● DIRECTIVE: Return every line of the data below that contains the word "than".

● THE DATA:
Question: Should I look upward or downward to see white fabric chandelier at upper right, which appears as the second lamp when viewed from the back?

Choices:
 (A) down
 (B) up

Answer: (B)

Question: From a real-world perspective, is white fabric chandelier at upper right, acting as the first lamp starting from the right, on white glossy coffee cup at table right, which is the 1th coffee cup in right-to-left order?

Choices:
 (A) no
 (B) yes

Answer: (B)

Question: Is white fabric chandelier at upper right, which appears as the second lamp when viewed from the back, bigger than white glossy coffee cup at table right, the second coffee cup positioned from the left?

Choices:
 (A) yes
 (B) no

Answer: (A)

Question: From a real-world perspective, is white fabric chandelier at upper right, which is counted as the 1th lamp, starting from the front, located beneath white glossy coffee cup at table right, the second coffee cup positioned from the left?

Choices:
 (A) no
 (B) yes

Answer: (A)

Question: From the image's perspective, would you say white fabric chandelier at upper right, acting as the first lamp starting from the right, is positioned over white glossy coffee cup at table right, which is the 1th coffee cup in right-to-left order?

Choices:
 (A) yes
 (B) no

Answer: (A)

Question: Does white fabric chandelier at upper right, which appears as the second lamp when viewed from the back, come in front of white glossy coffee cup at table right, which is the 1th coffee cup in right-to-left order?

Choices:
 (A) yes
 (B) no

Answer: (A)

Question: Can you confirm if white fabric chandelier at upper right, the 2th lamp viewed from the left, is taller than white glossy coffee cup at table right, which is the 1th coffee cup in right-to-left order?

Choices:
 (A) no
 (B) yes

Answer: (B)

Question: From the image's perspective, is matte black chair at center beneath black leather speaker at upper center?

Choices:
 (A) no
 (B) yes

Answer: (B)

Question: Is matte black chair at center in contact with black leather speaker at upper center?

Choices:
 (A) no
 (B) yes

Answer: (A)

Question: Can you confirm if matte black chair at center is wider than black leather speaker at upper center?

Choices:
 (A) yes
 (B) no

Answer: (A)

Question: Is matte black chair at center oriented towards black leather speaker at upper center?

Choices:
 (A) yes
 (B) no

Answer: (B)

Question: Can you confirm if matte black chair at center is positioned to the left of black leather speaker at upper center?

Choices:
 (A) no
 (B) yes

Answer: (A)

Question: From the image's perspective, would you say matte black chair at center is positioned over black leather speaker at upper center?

● RESULT OF THIS TASK:
Question: Is white fabric chandelier at upper right, which appears as the second lamp when viewed from the back, bigger than white glossy coffee cup at table right, the second coffee cup positioned from the left?
Question: Can you confirm if white fabric chandelier at upper right, the 2th lamp viewed from the left, is taller than white glossy coffee cup at table right, which is the 1th coffee cup in right-to-left order?
Question: Can you confirm if matte black chair at center is wider than black leather speaker at upper center?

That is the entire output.